▶ **Problem statement**
Go through the entries below and return every line that contains "SCARLET".

(Records from a dataset)
________________________

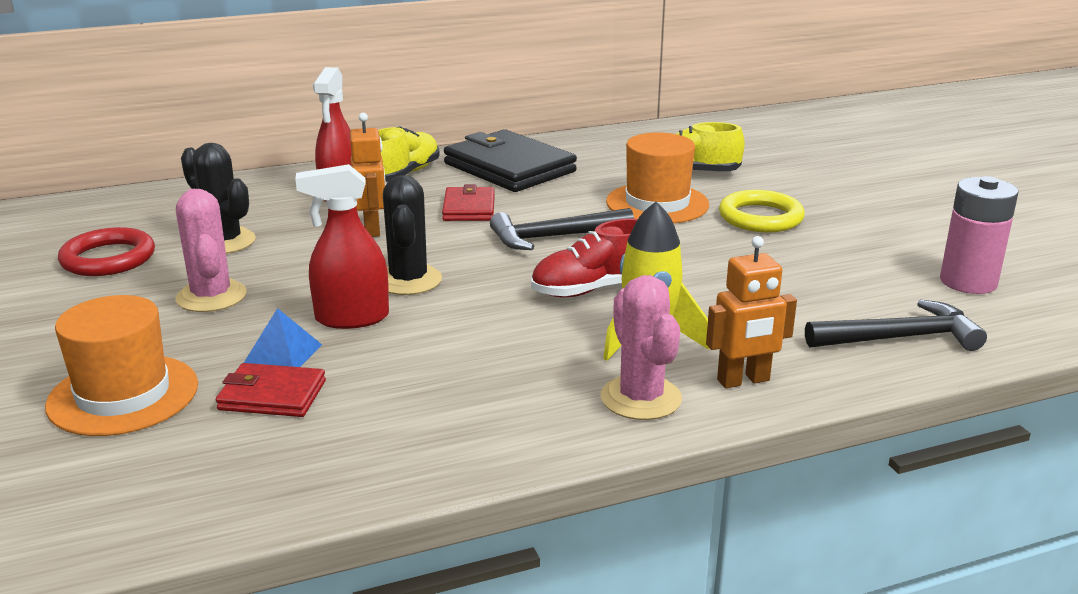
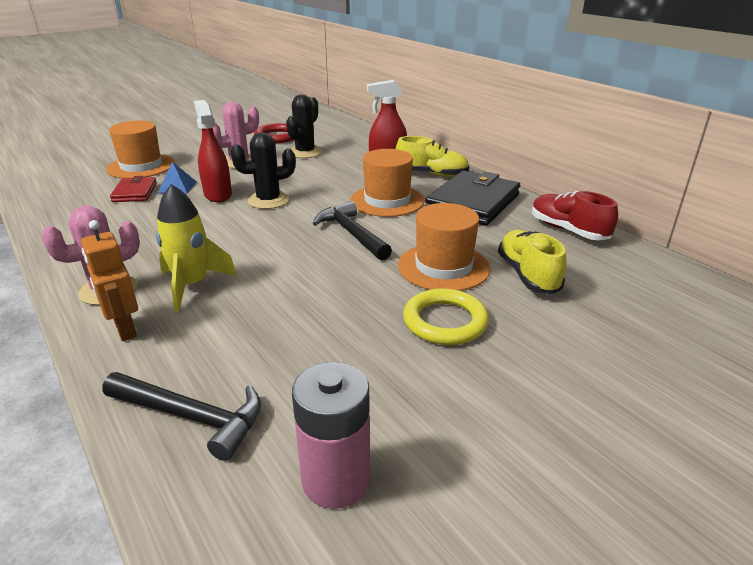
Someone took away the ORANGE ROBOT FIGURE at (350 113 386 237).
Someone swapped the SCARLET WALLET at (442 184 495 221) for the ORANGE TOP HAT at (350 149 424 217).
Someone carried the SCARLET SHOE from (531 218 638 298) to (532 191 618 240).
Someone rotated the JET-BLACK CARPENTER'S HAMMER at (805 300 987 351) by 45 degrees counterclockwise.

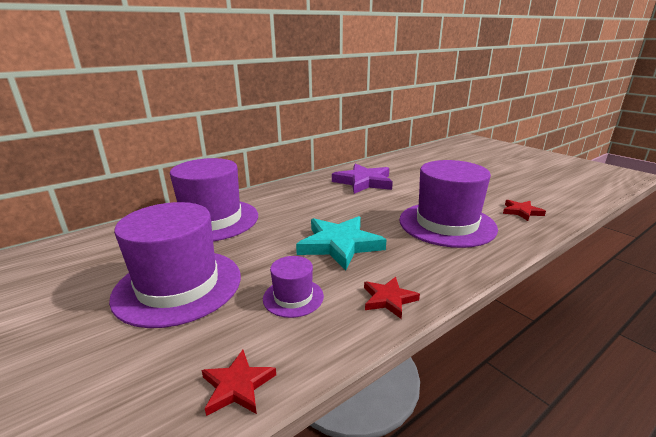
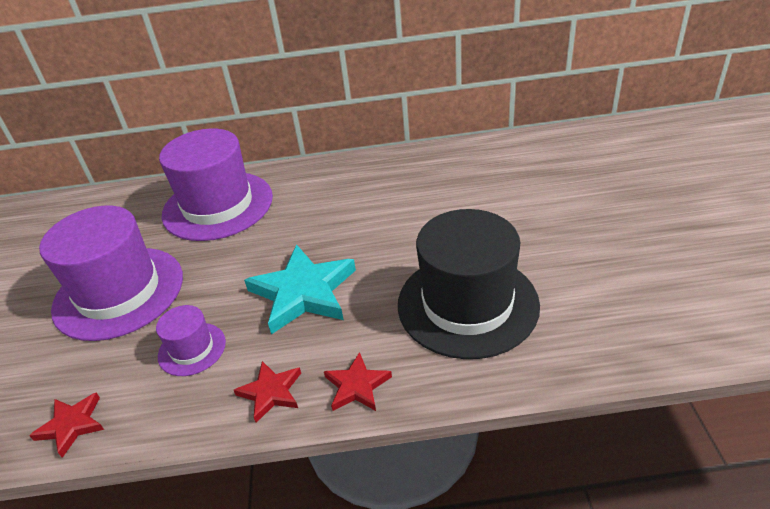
Someone took away the PURPLE FIVE-POINTED STAR at (332 163 393 194).
Someone repainted the PURPLE TOP HAT at (399 160 498 248), which became the JET-BLACK TOP HAT at (398 209 540 359).
Someone carried the SCARLET FIVE-POINTED STAR from (503 200 546 221) to (324 352 392 411).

________________________

▶ **Result below**
Someone swapped the SCARLET WALLET at (442 184 495 221) for the ORANGE TOP HAT at (350 149 424 217).
Someone carried the SCARLET SHOE from (531 218 638 298) to (532 191 618 240).
Someone carried the SCARLET FIVE-POINTED STAR from (503 200 546 221) to (324 352 392 411).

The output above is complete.